Every line in the records below between the one holding "R7: 15k (GND, n12) -> none" and the one holding "U8: NOR 74HC02", inclusive, is to be set down exactly; all other lines are to be left out.
AVAILABLE DATA Block Start
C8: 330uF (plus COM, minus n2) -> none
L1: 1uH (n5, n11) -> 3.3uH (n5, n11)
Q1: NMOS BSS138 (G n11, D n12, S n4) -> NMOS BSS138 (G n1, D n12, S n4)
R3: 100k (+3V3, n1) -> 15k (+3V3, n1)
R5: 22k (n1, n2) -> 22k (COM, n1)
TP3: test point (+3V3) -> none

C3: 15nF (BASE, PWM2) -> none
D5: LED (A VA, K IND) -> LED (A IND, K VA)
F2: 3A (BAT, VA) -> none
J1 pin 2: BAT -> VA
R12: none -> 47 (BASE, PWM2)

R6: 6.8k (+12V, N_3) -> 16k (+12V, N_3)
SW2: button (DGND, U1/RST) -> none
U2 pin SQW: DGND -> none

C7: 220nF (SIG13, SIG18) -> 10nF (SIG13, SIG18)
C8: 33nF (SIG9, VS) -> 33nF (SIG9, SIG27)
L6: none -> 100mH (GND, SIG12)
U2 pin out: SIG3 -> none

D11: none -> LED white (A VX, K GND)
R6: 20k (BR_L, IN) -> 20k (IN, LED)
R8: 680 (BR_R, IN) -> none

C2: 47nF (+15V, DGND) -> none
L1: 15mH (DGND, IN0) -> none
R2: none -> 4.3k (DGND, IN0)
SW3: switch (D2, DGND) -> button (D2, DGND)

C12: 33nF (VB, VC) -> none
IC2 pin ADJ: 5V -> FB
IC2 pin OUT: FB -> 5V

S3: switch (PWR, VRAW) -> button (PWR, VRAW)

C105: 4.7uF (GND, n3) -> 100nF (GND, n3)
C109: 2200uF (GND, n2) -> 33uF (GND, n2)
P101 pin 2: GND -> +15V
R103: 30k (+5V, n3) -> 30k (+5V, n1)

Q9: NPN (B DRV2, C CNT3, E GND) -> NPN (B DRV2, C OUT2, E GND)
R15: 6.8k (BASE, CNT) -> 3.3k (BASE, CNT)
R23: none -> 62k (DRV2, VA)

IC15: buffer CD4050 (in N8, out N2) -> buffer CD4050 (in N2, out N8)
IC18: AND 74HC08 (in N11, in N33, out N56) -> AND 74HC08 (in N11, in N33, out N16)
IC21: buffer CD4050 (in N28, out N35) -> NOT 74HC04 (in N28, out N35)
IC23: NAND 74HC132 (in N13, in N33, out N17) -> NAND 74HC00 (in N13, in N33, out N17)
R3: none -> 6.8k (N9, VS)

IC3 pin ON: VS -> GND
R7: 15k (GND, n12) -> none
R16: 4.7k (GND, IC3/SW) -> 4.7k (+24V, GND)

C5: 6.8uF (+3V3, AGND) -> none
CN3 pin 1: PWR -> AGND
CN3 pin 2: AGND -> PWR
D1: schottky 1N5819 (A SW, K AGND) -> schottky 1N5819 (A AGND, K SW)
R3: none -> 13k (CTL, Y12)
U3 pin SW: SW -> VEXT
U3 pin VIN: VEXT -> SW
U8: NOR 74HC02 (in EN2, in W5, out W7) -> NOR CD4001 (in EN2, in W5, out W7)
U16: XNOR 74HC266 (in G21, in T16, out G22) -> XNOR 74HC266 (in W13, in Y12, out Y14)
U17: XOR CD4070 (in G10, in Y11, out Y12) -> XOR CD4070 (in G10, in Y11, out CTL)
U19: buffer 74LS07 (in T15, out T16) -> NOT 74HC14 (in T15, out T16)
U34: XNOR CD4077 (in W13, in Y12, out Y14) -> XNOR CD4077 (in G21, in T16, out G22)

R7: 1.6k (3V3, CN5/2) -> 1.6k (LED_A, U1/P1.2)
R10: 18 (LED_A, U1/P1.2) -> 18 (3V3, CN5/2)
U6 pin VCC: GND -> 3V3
AVAILABLE DATA Block End
▶ RESPONSE TO THE TASK:
R7: 15k (GND, n12) -> none
R16: 4.7k (GND, IC3/SW) -> 4.7k (+24V, GND)

C5: 6.8uF (+3V3, AGND) -> none
CN3 pin 1: PWR -> AGND
CN3 pin 2: AGND -> PWR
D1: schottky 1N5819 (A SW, K AGND) -> schottky 1N5819 (A AGND, K SW)
R3: none -> 13k (CTL, Y12)
U3 pin SW: SW -> VEXT
U3 pin VIN: VEXT -> SW
U8: NOR 74HC02 (in EN2, in W5, out W7) -> NOR CD4001 (in EN2, in W5, out W7)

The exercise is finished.